### Problem
A verbatim reproduction of the following listing is required; omit the pictures.

### Available data
┏━━
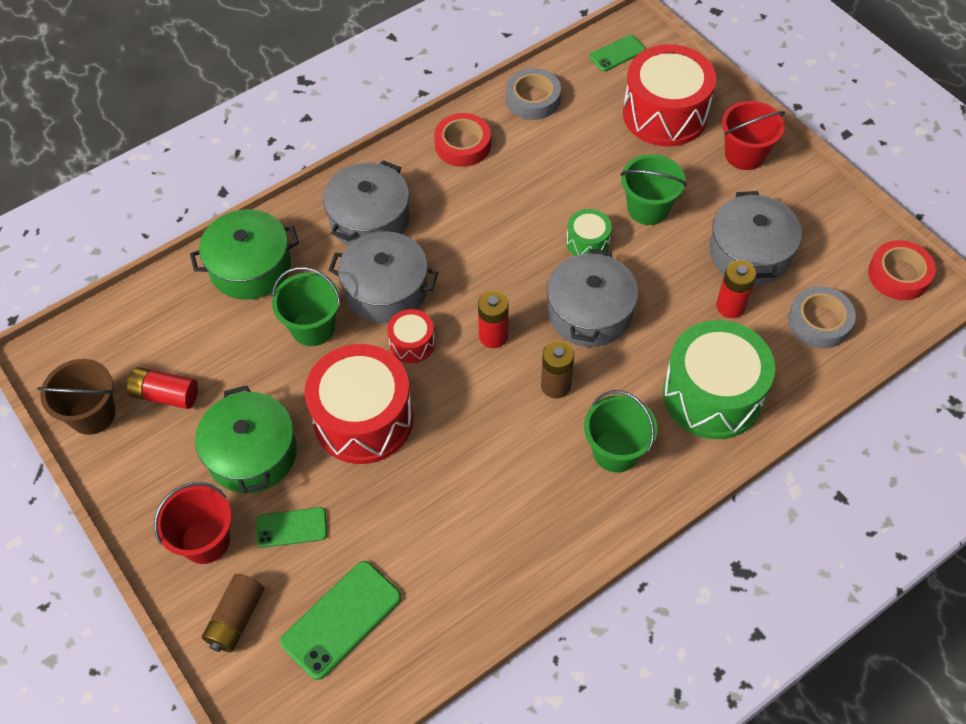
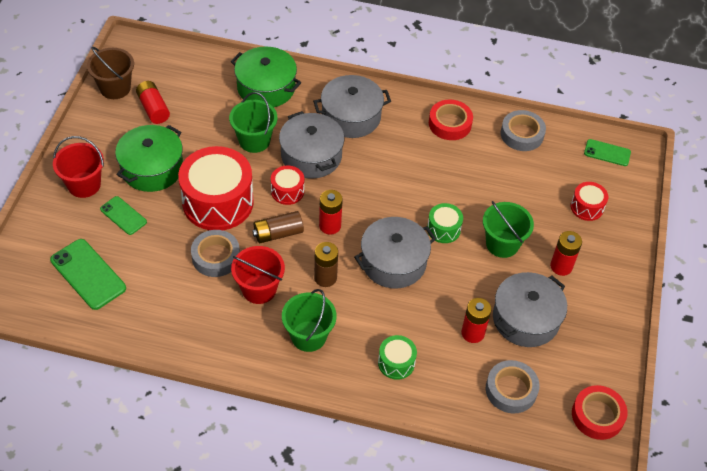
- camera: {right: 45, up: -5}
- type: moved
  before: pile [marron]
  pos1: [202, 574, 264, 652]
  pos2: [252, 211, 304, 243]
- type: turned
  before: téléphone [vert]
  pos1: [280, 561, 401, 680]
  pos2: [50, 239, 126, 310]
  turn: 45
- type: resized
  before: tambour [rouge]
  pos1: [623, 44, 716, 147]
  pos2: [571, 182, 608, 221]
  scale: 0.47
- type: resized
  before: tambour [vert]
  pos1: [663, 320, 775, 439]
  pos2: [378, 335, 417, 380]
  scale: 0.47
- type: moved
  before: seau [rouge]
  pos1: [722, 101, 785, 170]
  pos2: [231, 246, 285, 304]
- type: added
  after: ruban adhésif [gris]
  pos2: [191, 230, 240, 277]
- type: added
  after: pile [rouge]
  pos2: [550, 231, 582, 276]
┗━━
### Answer to this task
- camera: {right: 45, up: -5}
- type: moved
  before: pile [marron]
  pos1: [202, 574, 264, 652]
  pos2: [252, 211, 304, 243]
- type: turned
  before: téléphone [vert]
  pos1: [280, 561, 401, 680]
  pos2: [50, 239, 126, 310]
  turn: 45
- type: resized
  before: tambour [rouge]
  pos1: [623, 44, 716, 147]
  pos2: [571, 182, 608, 221]
  scale: 0.47
- type: resized
  before: tambour [vert]
  pos1: [663, 320, 775, 439]
  pos2: [378, 335, 417, 380]
  scale: 0.47
- type: moved
  before: seau [rouge]
  pos1: [722, 101, 785, 170]
  pos2: [231, 246, 285, 304]
- type: added
  after: ruban adhésif [gris]
  pos2: [191, 230, 240, 277]
- type: added
  after: pile [rouge]
  pos2: [550, 231, 582, 276]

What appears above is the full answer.